Your goal ->
The required output is the lines from the one with "yellow carrot: 2 -> 3" through the end of the data, repeated verbatim, with no pictures included.

Image sets with object changes ->
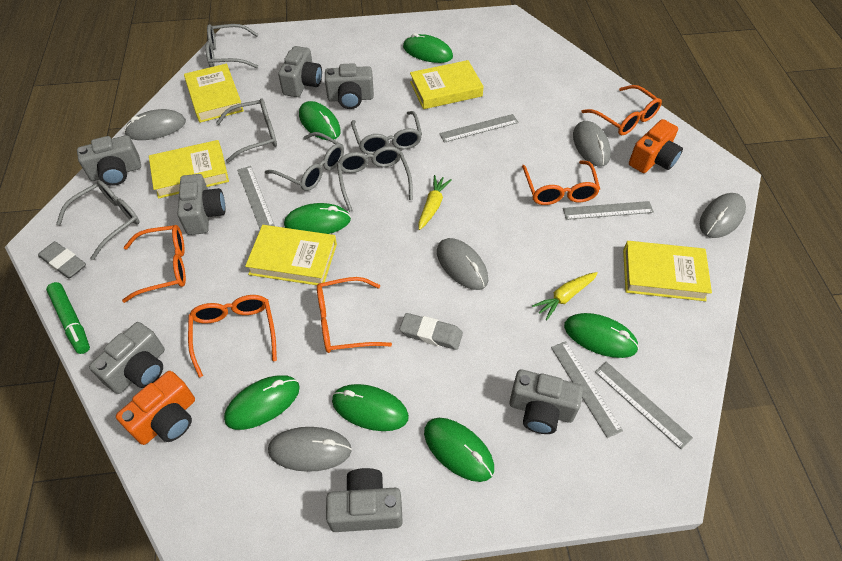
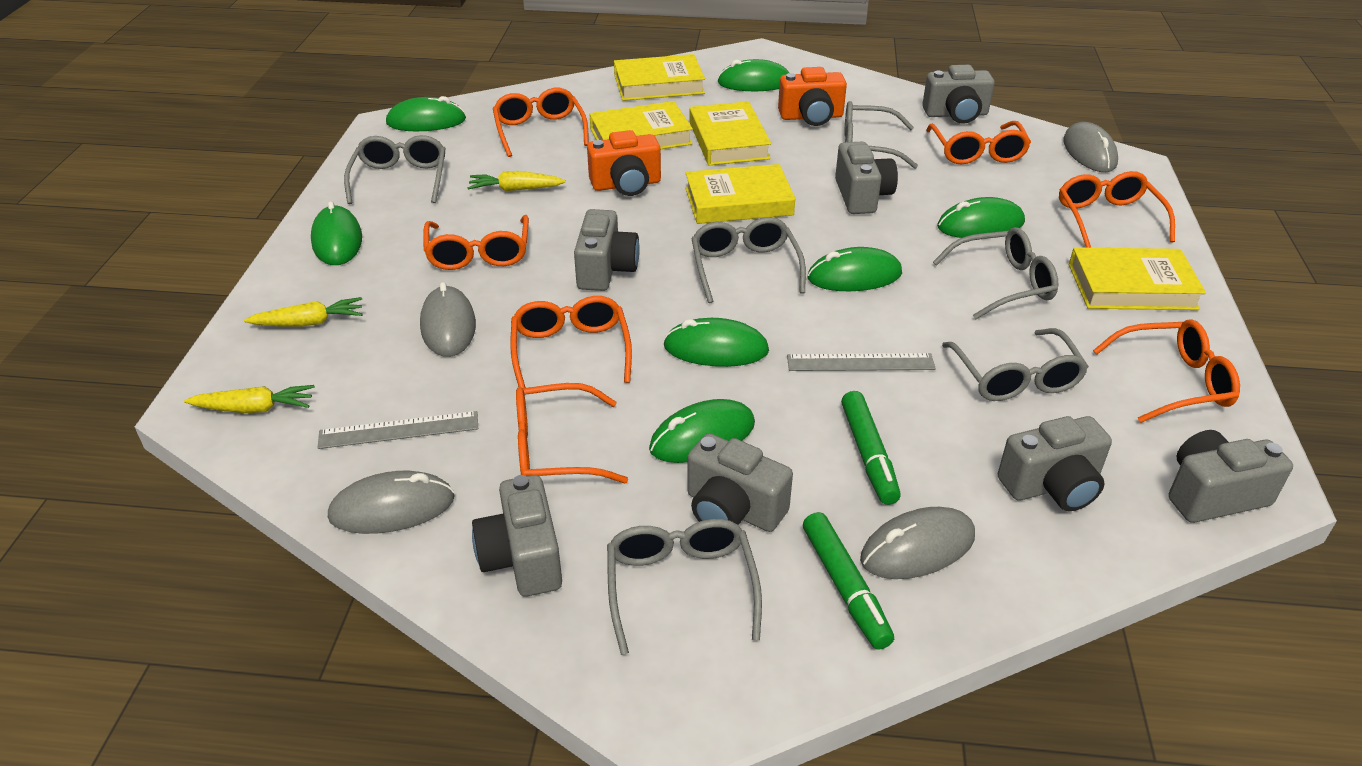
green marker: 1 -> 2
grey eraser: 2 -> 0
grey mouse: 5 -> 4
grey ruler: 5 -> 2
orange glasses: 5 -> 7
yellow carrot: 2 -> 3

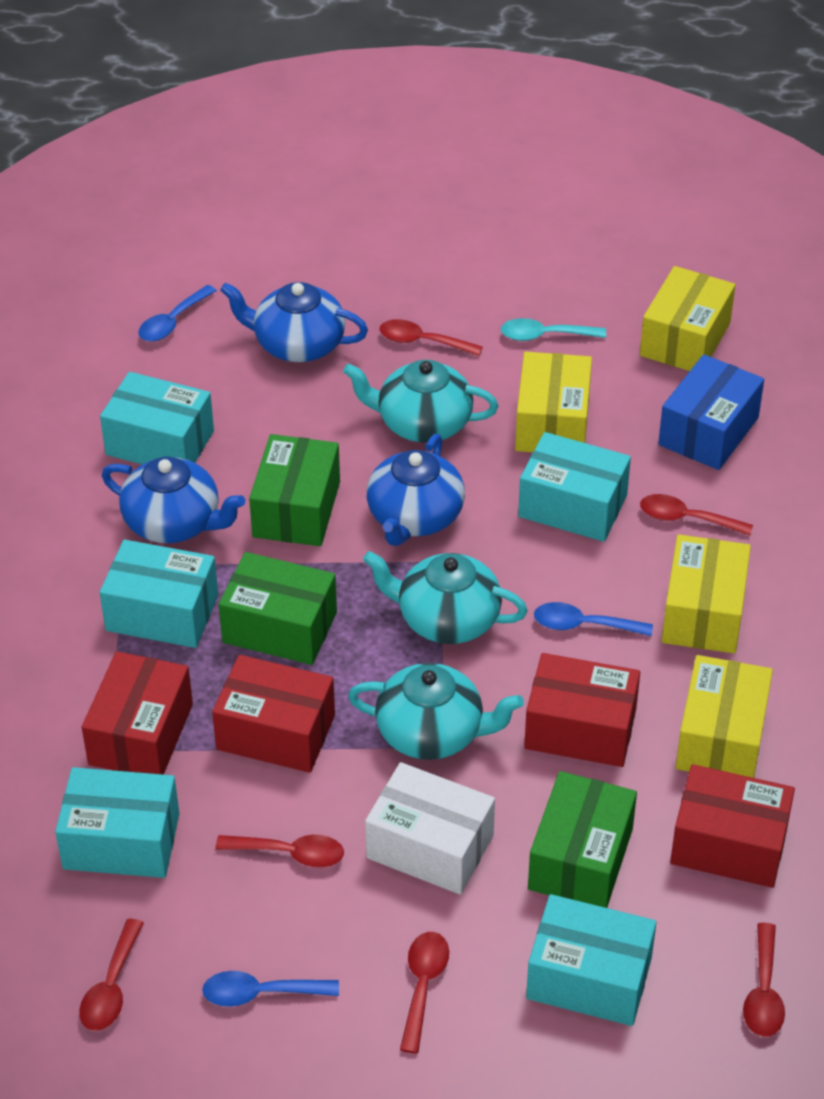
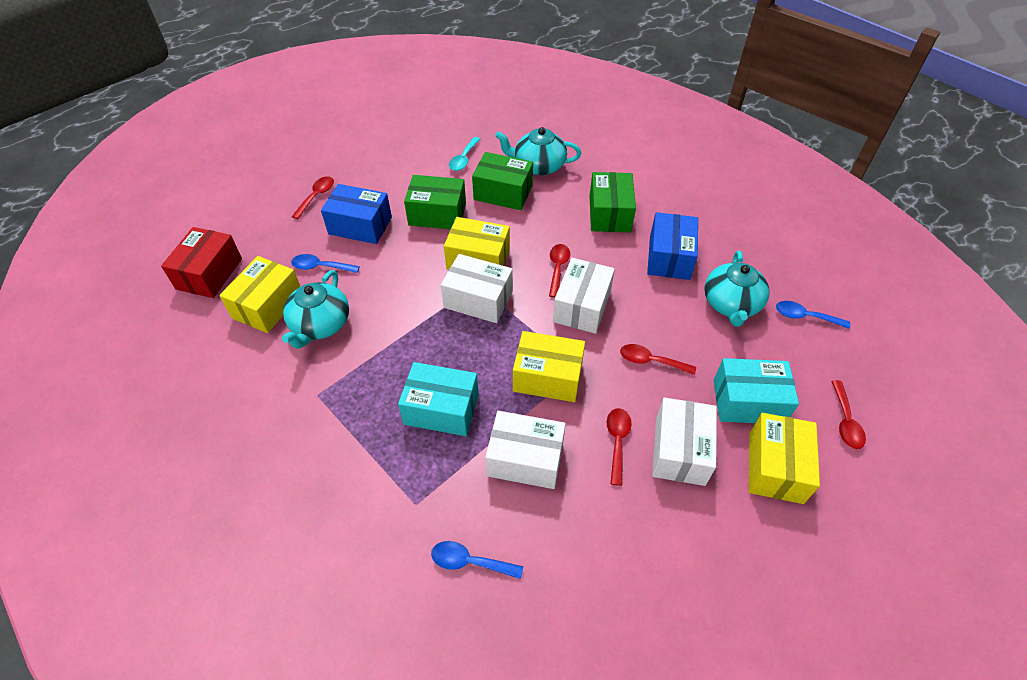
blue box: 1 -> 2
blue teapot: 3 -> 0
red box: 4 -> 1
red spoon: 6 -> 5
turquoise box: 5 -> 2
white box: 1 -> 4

Response box ->
yellow carrot: 2 -> 3

blue box: 1 -> 2
blue teapot: 3 -> 0
red box: 4 -> 1
red spoon: 6 -> 5
turquoise box: 5 -> 2
white box: 1 -> 4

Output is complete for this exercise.